Requirement:
The answer must give back every line of the data exactly, with no pictures.

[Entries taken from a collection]
=-=-=-=-=
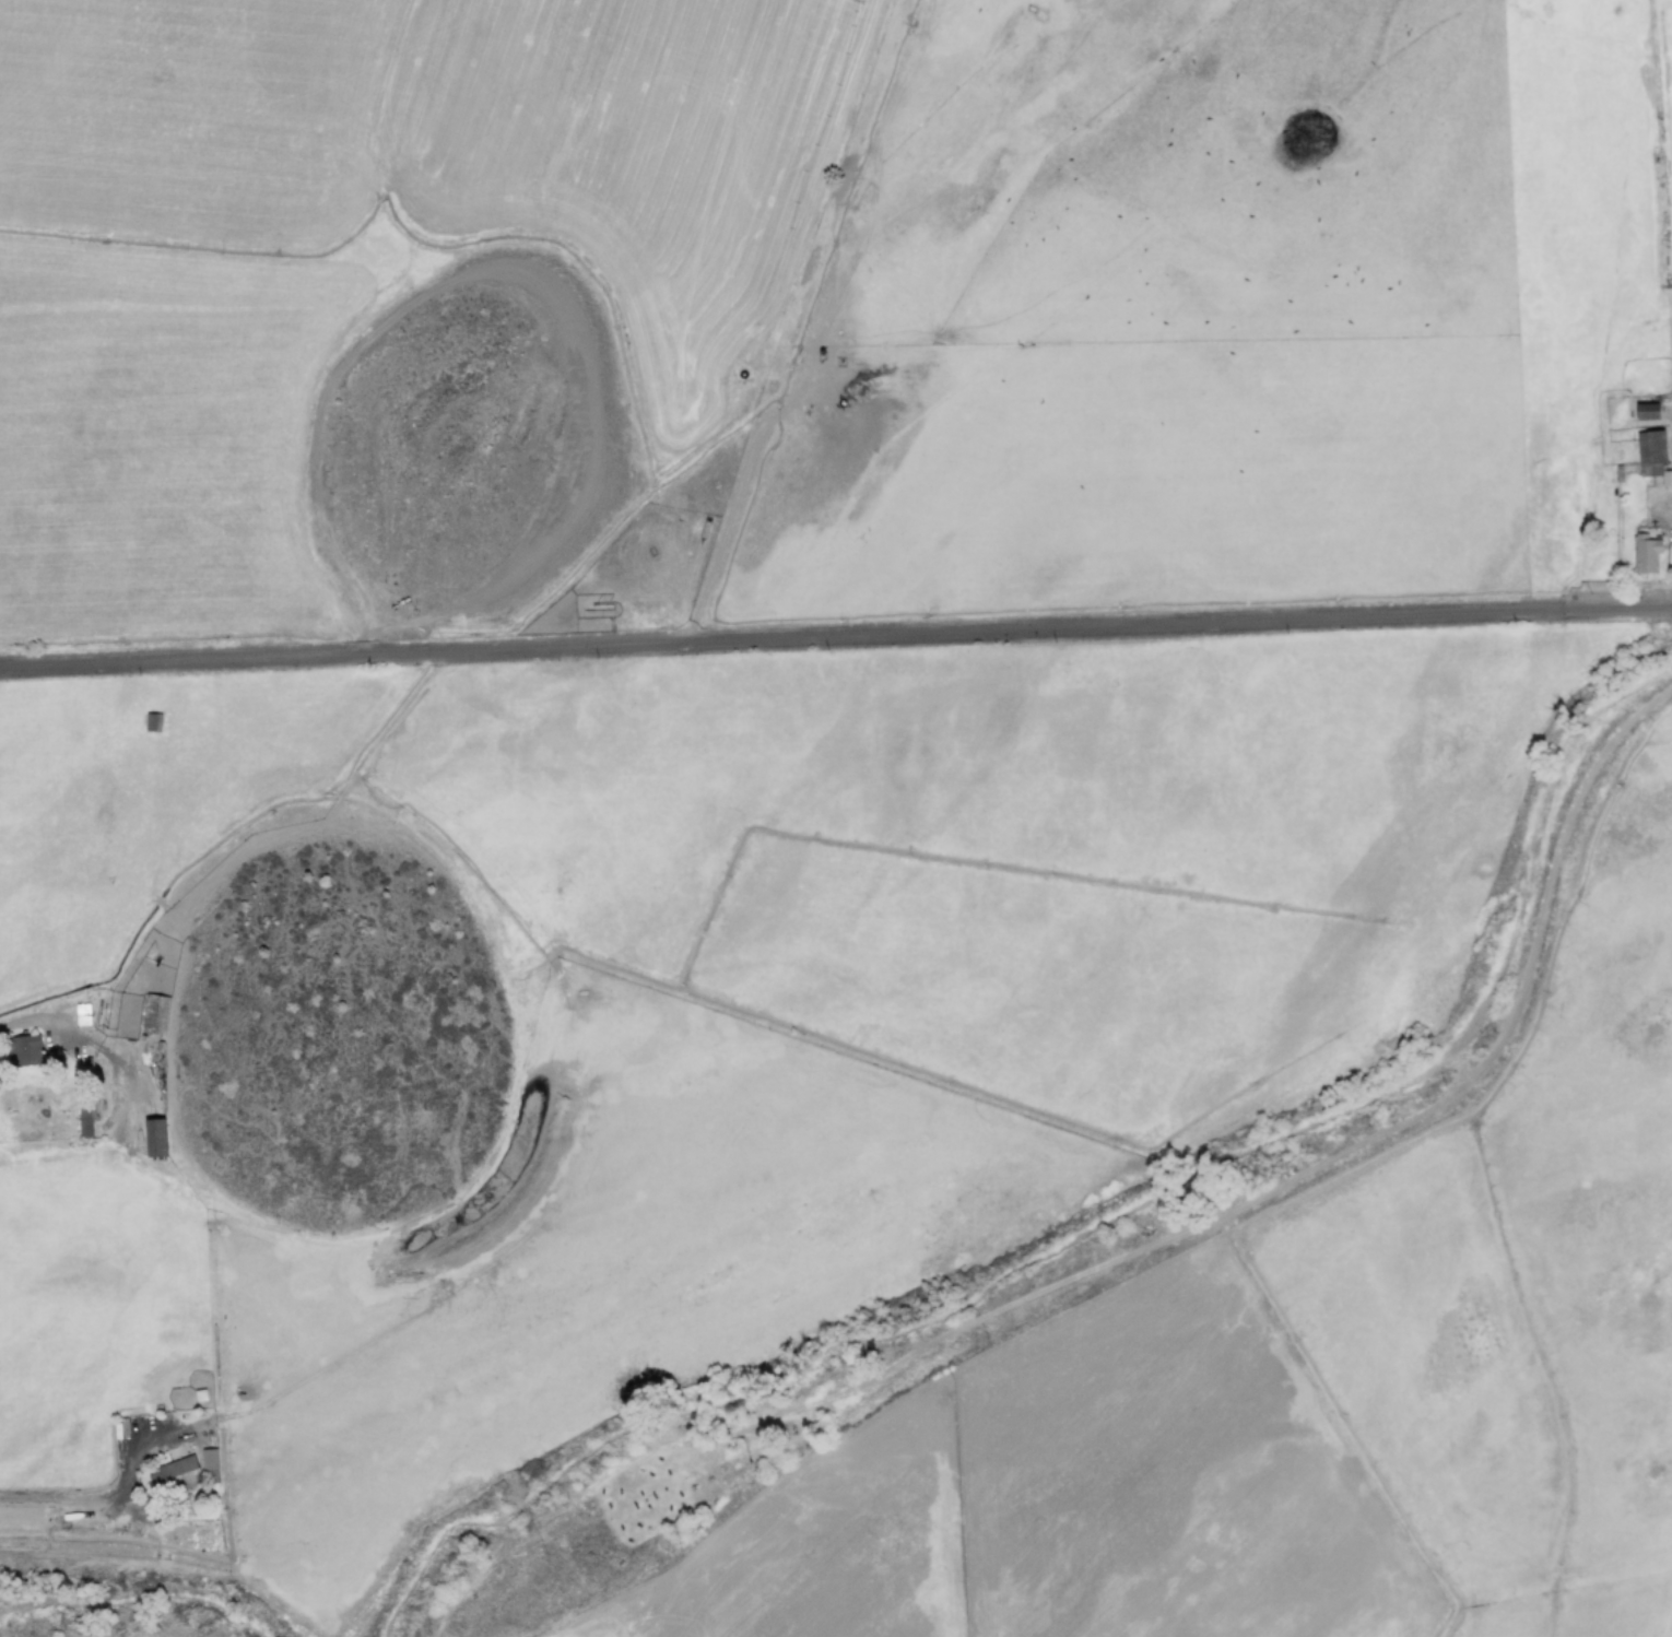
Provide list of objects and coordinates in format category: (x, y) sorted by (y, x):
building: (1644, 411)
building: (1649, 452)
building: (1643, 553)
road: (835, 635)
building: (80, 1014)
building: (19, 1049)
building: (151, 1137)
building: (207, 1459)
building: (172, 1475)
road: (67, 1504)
=-=-=-=-=
Exercise answer:
Provide list of objects and coordinates in format category: (x, y) sorted by (y, x):
building: (1644, 411)
building: (1649, 452)
building: (1643, 553)
road: (835, 635)
building: (80, 1014)
building: (19, 1049)
building: (151, 1137)
building: (207, 1459)
building: (172, 1475)
road: (67, 1504)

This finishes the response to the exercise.